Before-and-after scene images
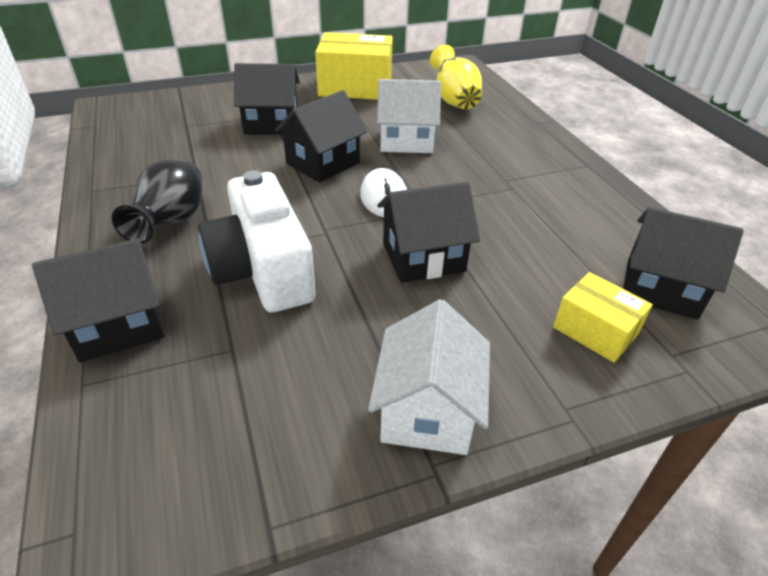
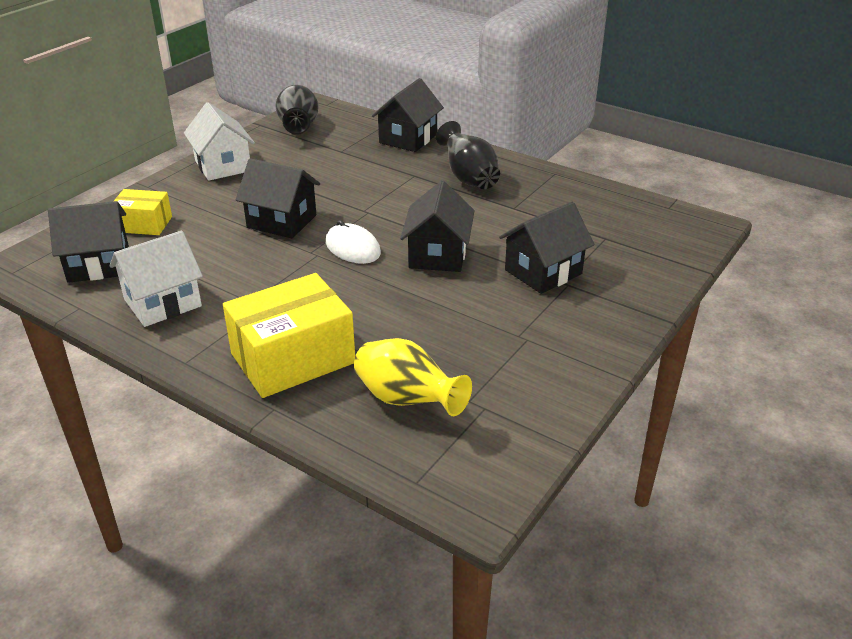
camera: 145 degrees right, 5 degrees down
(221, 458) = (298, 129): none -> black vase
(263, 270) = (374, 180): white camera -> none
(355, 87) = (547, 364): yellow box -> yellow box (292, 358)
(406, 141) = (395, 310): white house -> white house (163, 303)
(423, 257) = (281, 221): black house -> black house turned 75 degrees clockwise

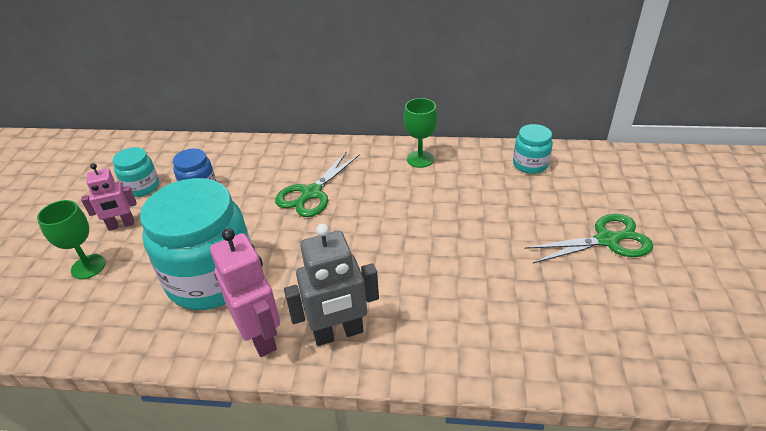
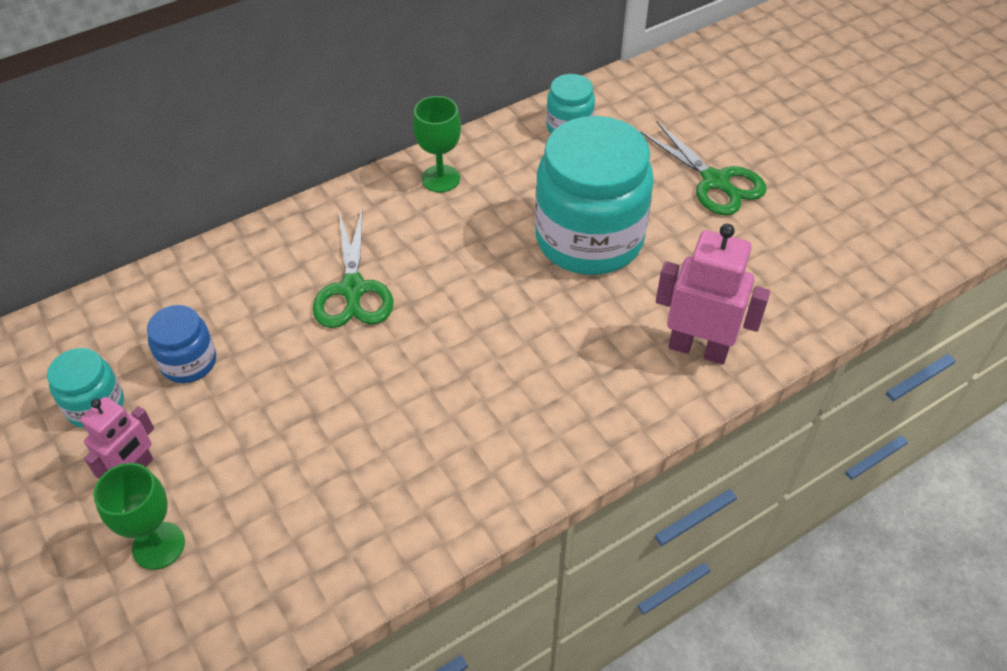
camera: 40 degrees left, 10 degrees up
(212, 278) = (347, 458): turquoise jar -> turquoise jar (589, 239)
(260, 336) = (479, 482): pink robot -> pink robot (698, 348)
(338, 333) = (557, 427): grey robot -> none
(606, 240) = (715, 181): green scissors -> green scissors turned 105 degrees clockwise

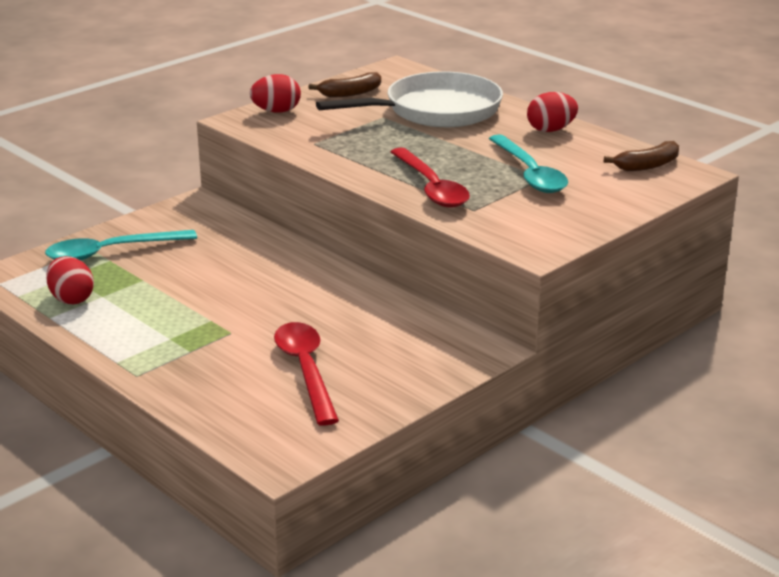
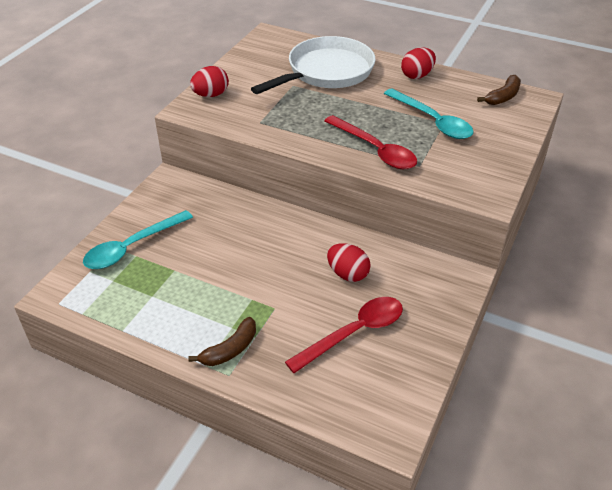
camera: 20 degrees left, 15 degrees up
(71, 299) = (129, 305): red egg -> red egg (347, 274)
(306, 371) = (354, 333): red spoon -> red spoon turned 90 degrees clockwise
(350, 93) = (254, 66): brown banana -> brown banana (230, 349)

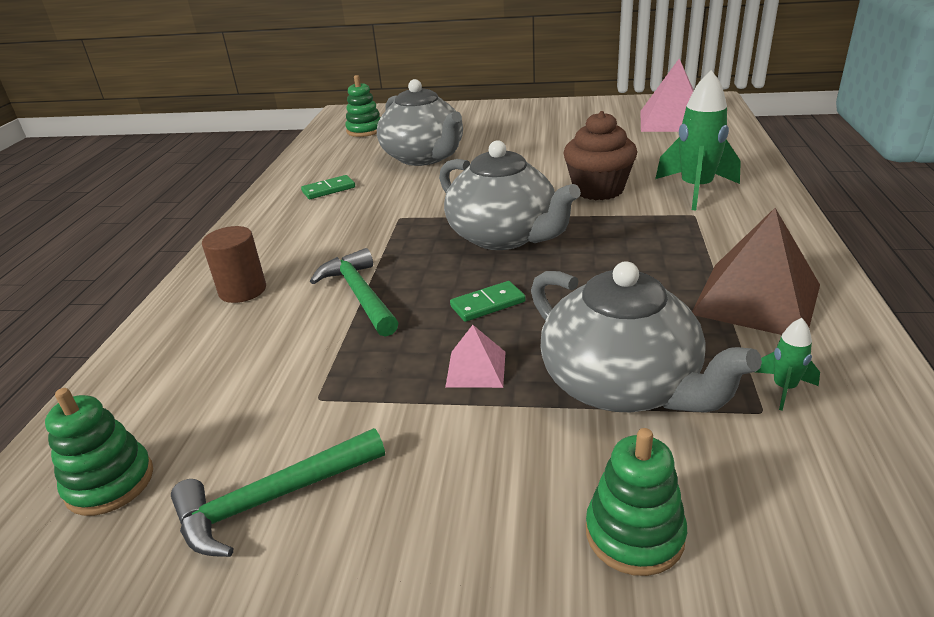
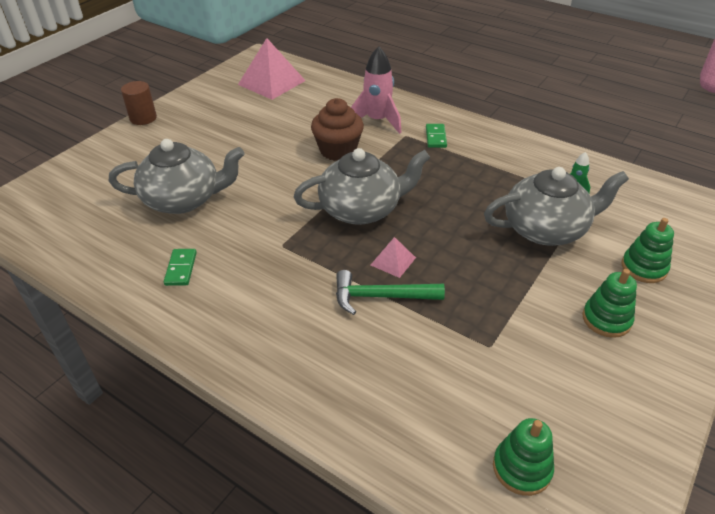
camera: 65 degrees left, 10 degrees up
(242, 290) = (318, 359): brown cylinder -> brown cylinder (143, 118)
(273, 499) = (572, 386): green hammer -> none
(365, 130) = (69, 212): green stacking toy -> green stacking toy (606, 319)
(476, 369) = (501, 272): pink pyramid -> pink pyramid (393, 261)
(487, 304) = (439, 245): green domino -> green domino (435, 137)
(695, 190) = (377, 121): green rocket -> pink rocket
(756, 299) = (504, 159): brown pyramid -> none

Work instructions: The answer is to be one number: the count of lines in the entries containing the string "turned".

Finished exercise: 3